▸ About this task: Go to the line below that has "C8: 150nF (GND, W17) -> 470pF (GND, W17)", print it and each line after it exactly, and stop after the line that has "SW3: switch (3V3, W7) -> switch (3V3, GND)"; leave out pictures.

====== Stored data ======

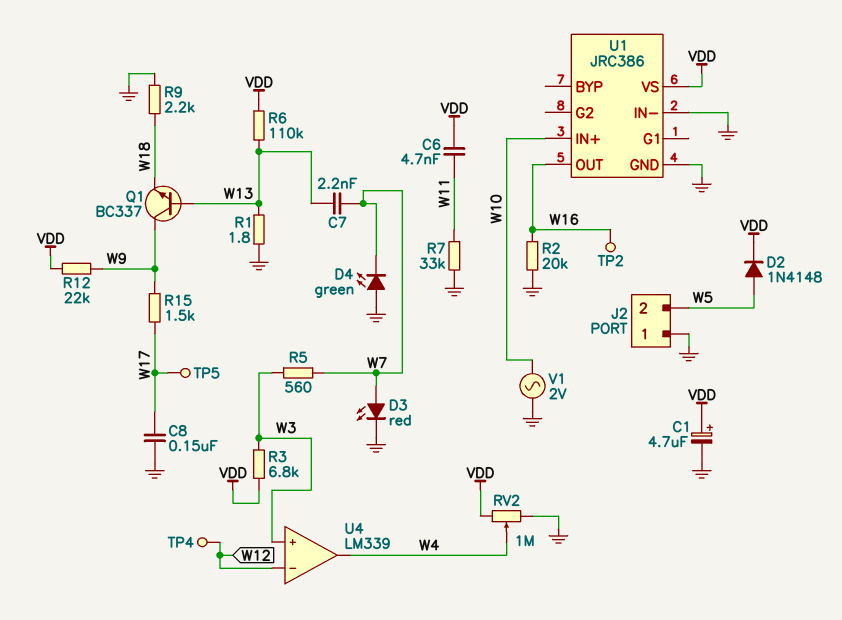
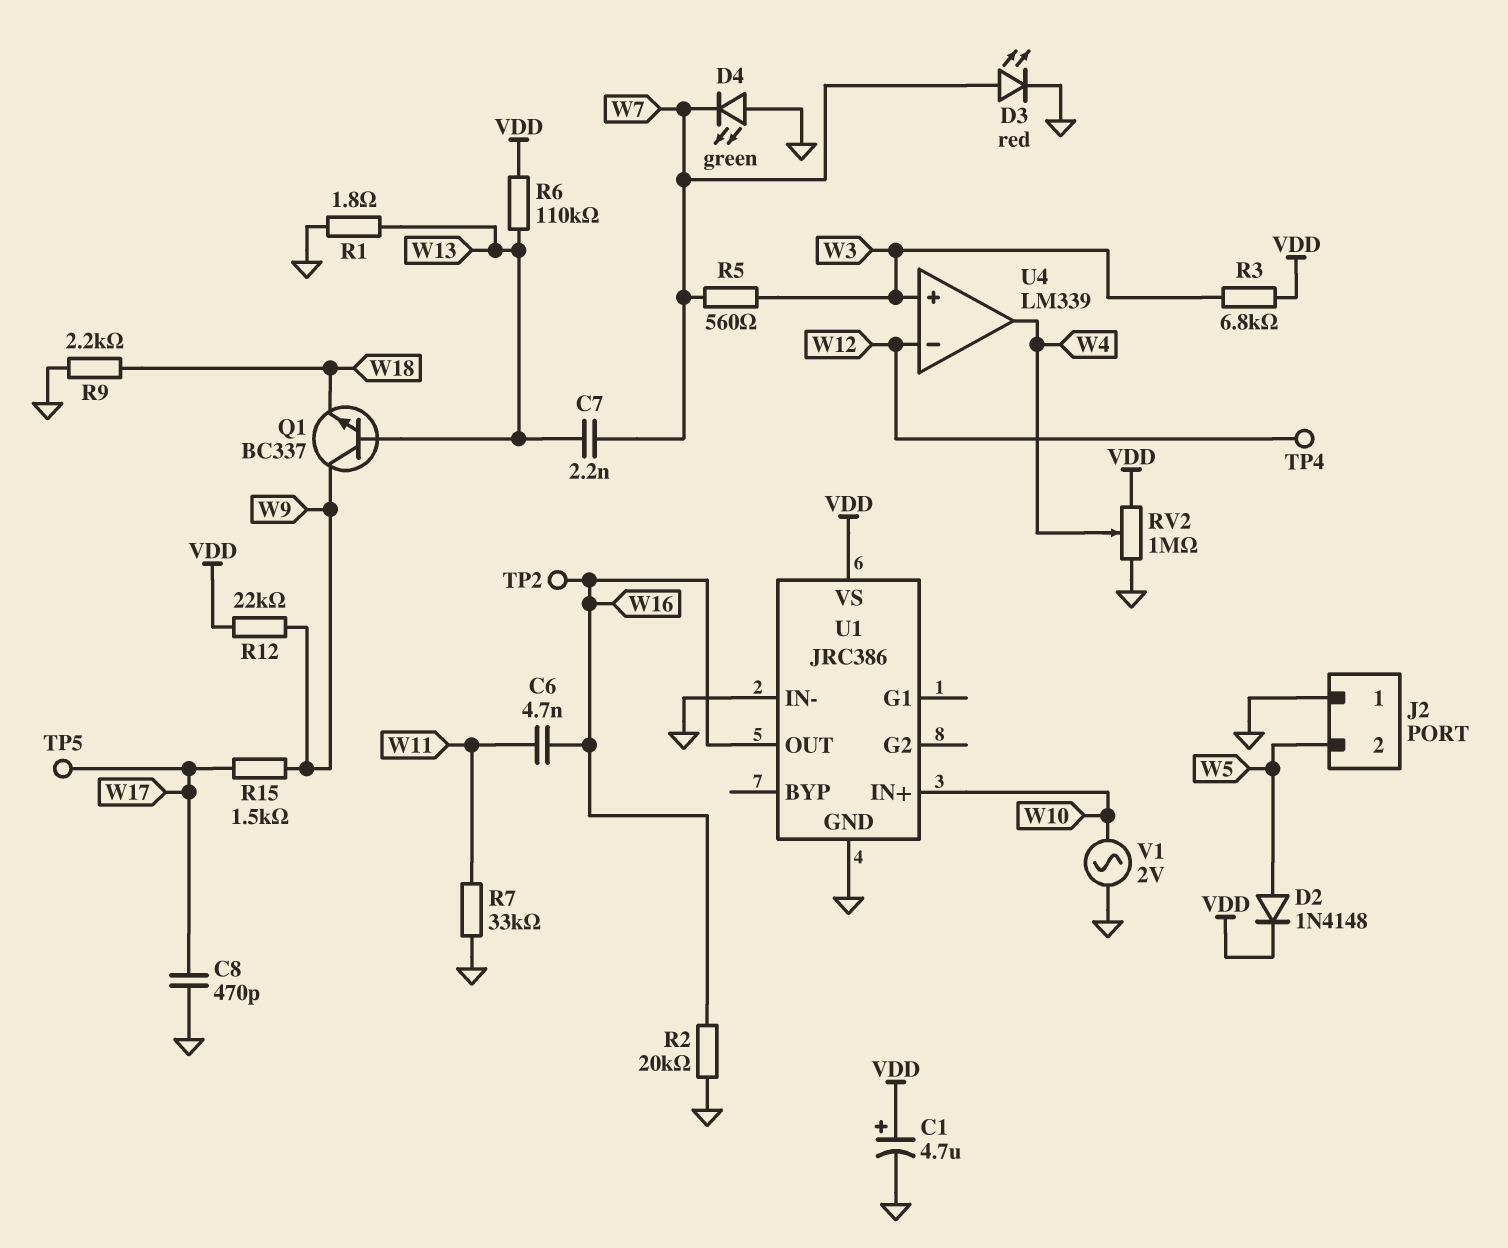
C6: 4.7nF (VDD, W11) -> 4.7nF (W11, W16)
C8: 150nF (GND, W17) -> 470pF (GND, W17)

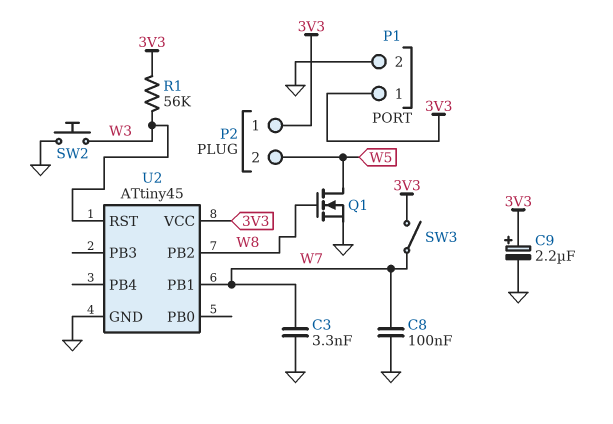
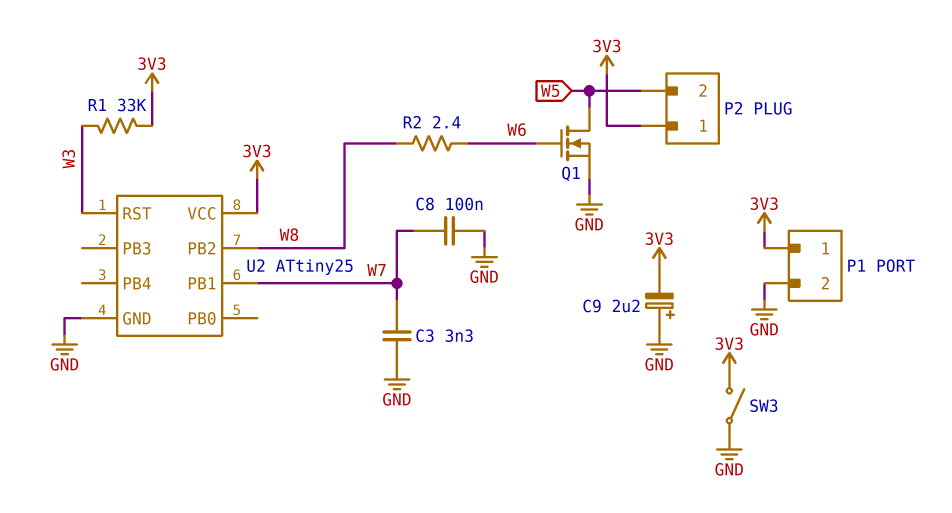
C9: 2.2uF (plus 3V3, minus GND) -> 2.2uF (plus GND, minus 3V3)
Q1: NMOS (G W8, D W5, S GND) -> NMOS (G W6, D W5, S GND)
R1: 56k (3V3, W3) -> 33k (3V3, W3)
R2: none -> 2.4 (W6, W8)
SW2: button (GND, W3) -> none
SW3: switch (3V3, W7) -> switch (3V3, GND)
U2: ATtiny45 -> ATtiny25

======

▸ Worked solution:
C8: 150nF (GND, W17) -> 470pF (GND, W17)

C9: 2.2uF (plus 3V3, minus GND) -> 2.2uF (plus GND, minus 3V3)
Q1: NMOS (G W8, D W5, S GND) -> NMOS (G W6, D W5, S GND)
R1: 56k (3V3, W3) -> 33k (3V3, W3)
R2: none -> 2.4 (W6, W8)
SW2: button (GND, W3) -> none
SW3: switch (3V3, W7) -> switch (3V3, GND)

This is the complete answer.